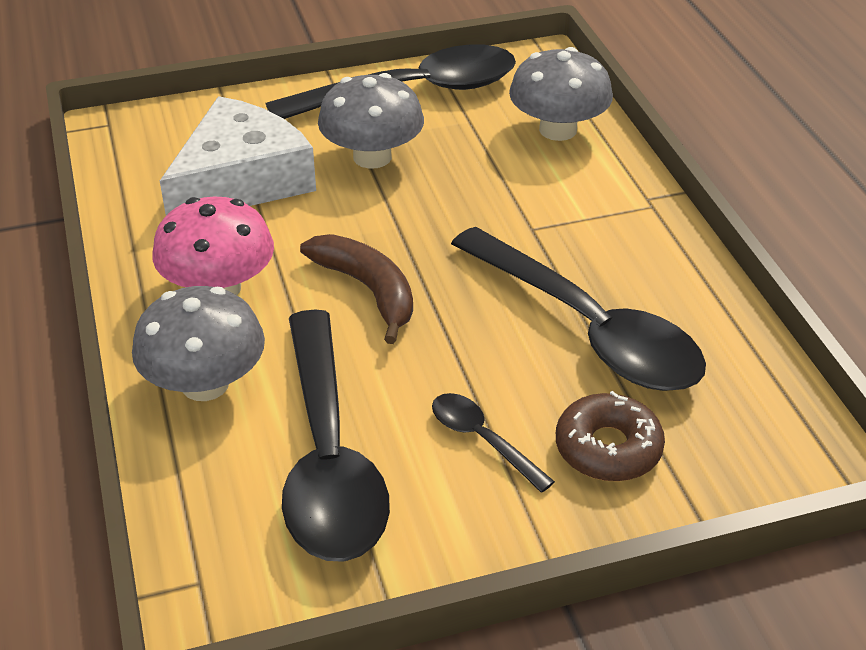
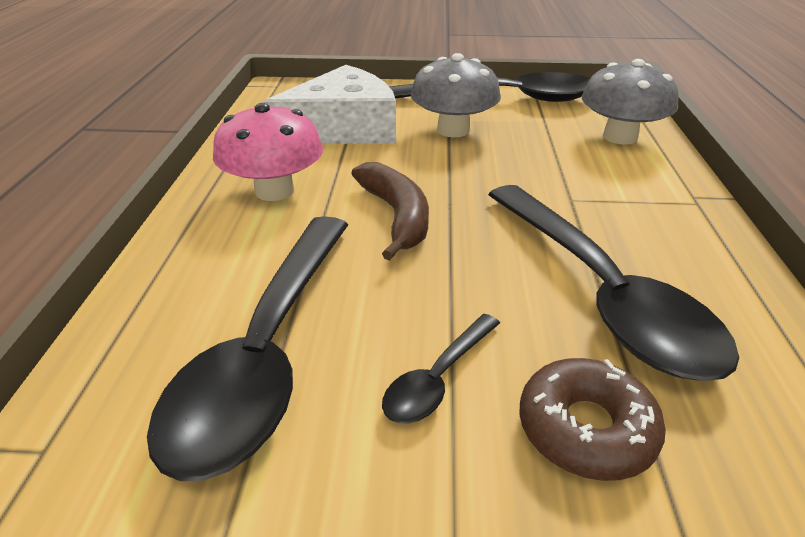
camera: 20 degrees right, 5 degrees down
grey mushroom [132,286,265,401] -> none
black spoon [432,393,555,493] -> black spoon turned 120 degrees counterclockwise [382,314,500,424]

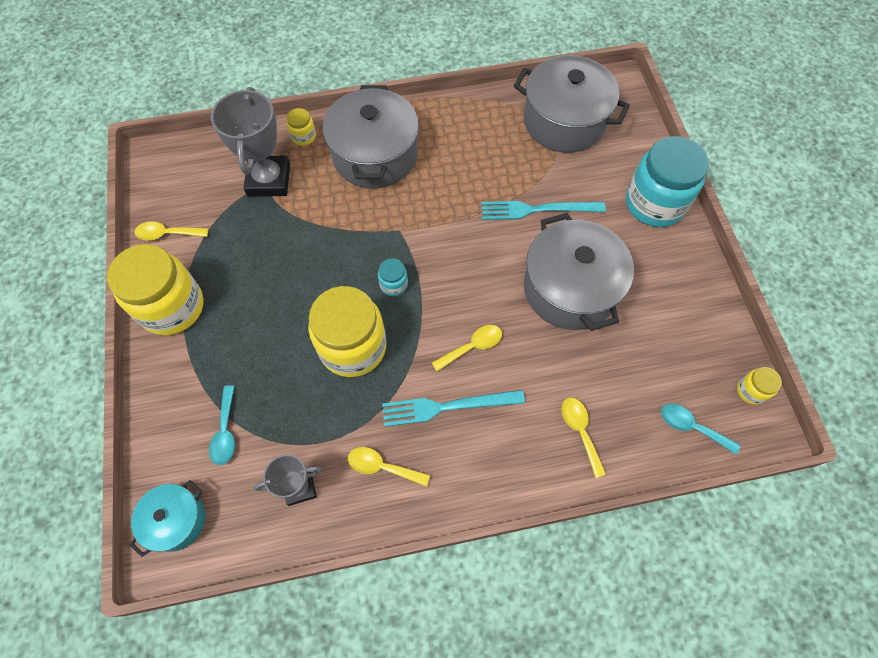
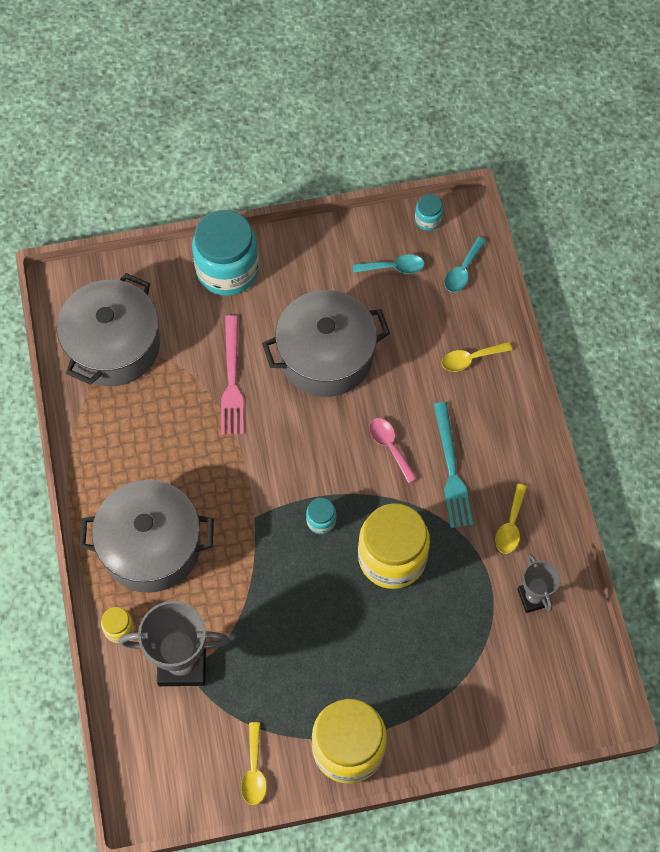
camera: 90 degrees left, 0 degrees up
turquoise pot [130,480,205,557] -> none
turquoise spoon [209,385,235,465] -> turquoise spoon moved to [353,254,425,274]
yellow spoon [432,325,502,371] -> pink spoon [369,418,418,484]
turquoise fork [481,201,606,220] -> pink fork [221,315,243,435]
yellow jar [737,367,782,405] -> turquoise jar [415,194,443,231]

### What you need to do:
Could you output every record above exactly as it appears, without the pictures?

### Result below:
camera: 20 degrees right, 5 degrees down
grey mushroom [132,286,265,401] -> none
black spoon [432,393,555,493] -> black spoon turned 120 degrees counterclockwise [382,314,500,424]

camera: 90 degrees left, 0 degrees up
turquoise pot [130,480,205,557] -> none
turquoise spoon [209,385,235,465] -> turquoise spoon moved to [353,254,425,274]
yellow spoon [432,325,502,371] -> pink spoon [369,418,418,484]
turquoise fork [481,201,606,220] -> pink fork [221,315,243,435]
yellow jar [737,367,782,405] -> turquoise jar [415,194,443,231]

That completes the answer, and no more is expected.